>>>>>

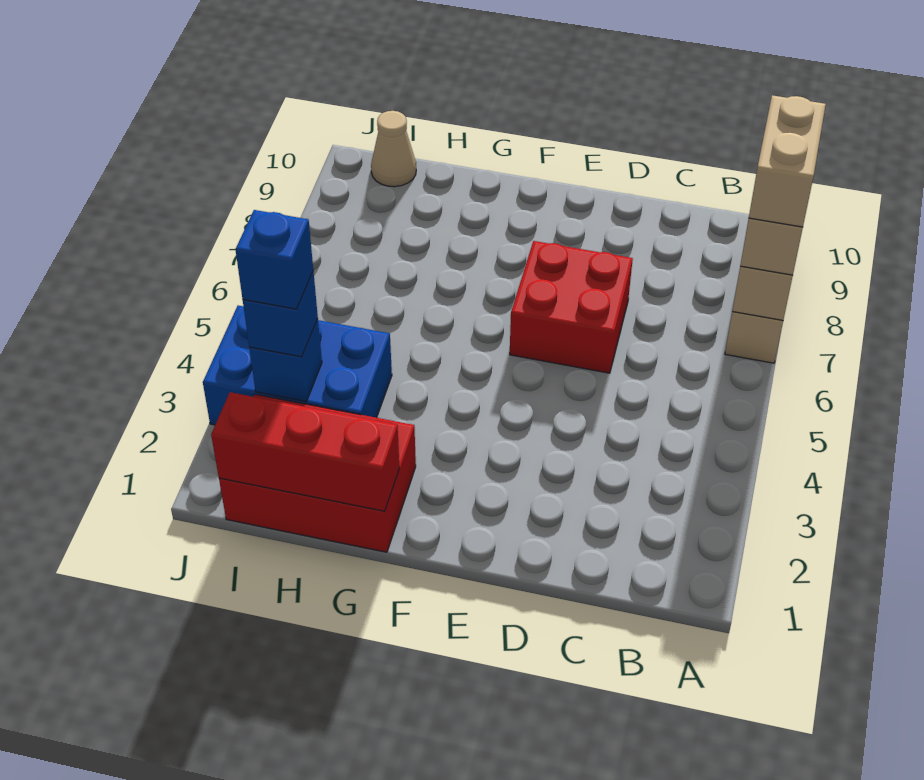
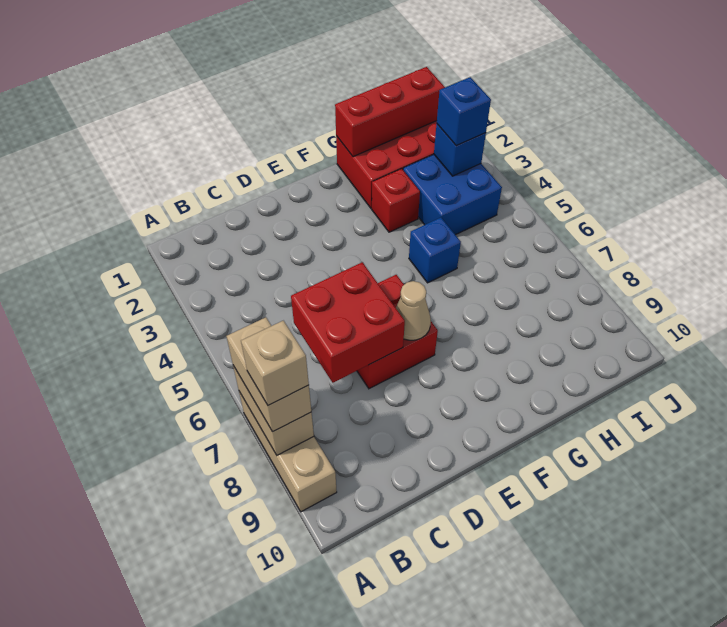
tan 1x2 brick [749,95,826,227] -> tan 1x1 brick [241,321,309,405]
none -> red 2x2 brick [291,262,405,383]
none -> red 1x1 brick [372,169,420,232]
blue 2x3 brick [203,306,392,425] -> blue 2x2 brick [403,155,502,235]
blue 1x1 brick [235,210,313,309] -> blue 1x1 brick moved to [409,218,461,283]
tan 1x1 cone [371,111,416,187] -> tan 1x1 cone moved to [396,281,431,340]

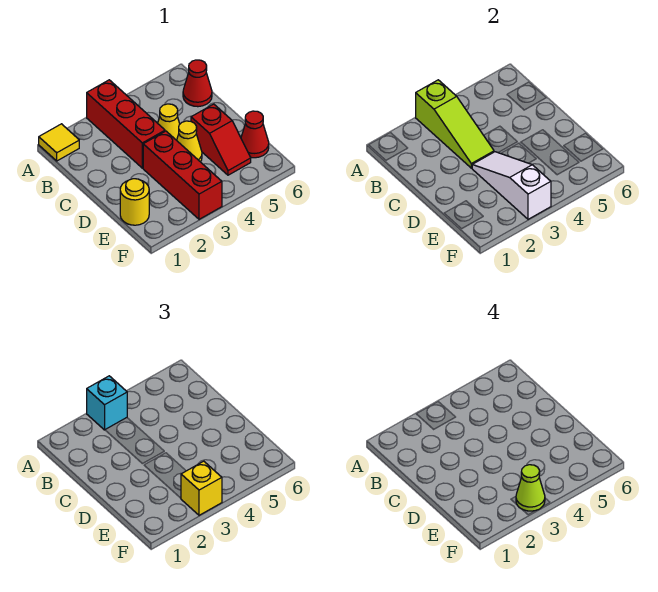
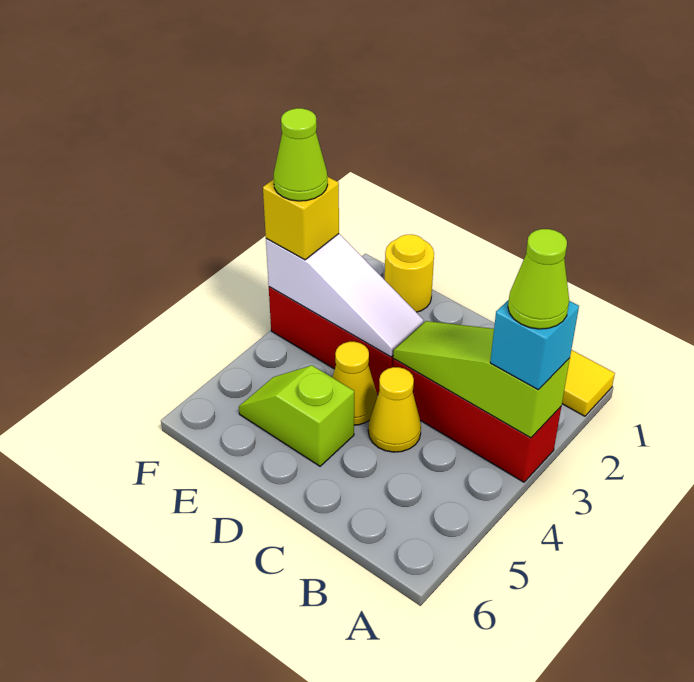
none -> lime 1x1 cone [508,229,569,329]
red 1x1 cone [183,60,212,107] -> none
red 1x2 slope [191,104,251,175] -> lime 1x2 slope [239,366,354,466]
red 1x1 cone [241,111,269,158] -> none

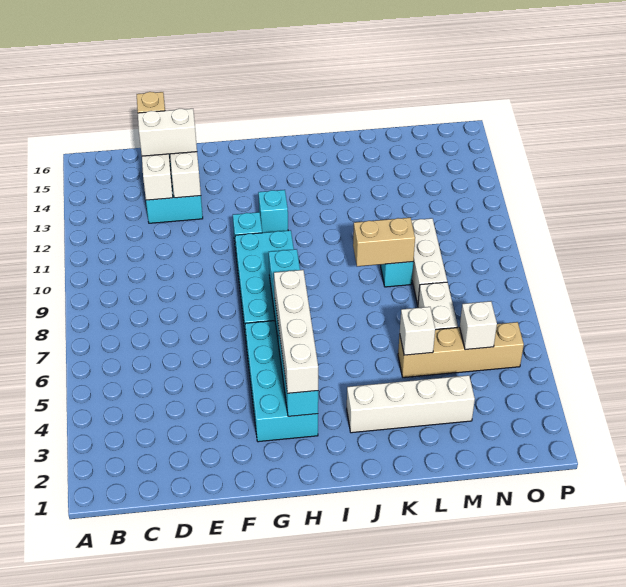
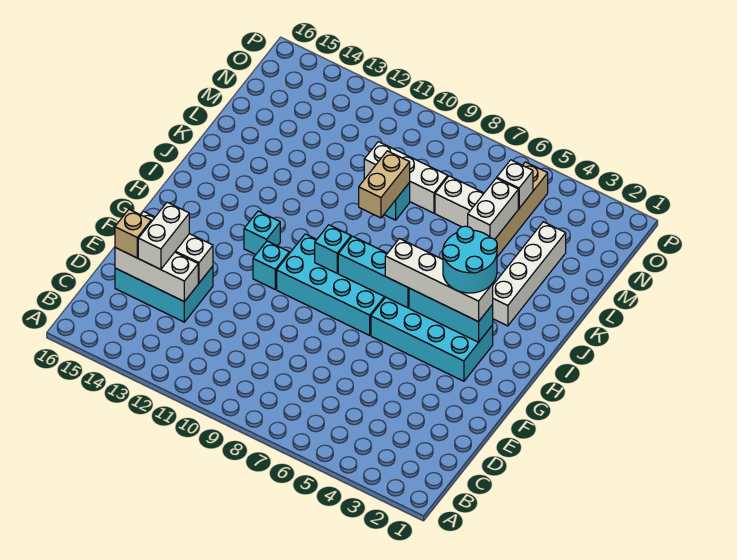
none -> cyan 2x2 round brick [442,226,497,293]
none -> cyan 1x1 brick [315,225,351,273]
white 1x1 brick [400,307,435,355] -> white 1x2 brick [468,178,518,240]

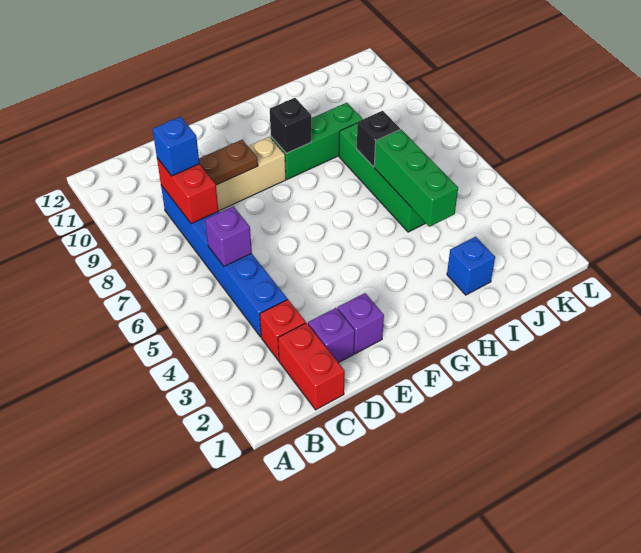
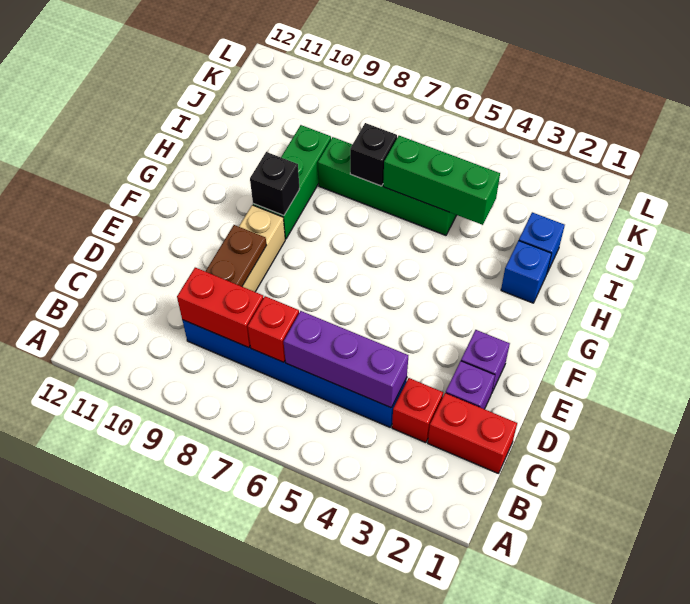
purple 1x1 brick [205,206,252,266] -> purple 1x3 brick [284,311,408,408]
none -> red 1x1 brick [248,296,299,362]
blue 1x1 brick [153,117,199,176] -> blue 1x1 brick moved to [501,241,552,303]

<<<<<

> [YOUR TASK] Would you restate the listing word for word without its pictures?

> [ANSWER SECTION]
tan 1x2 brick [749,95,826,227] -> tan 1x1 brick [241,321,309,405]
none -> red 2x2 brick [291,262,405,383]
none -> red 1x1 brick [372,169,420,232]
blue 2x3 brick [203,306,392,425] -> blue 2x2 brick [403,155,502,235]
blue 1x1 brick [235,210,313,309] -> blue 1x1 brick moved to [409,218,461,283]
tan 1x1 cone [371,111,416,187] -> tan 1x1 cone moved to [396,281,431,340]

none -> lime 1x1 cone [508,229,569,329]
red 1x1 cone [183,60,212,107] -> none
red 1x2 slope [191,104,251,175] -> lime 1x2 slope [239,366,354,466]
red 1x1 cone [241,111,269,158] -> none

none -> cyan 2x2 round brick [442,226,497,293]
none -> cyan 1x1 brick [315,225,351,273]
white 1x1 brick [400,307,435,355] -> white 1x2 brick [468,178,518,240]

purple 1x1 brick [205,206,252,266] -> purple 1x3 brick [284,311,408,408]
none -> red 1x1 brick [248,296,299,362]
blue 1x1 brick [153,117,199,176] -> blue 1x1 brick moved to [501,241,552,303]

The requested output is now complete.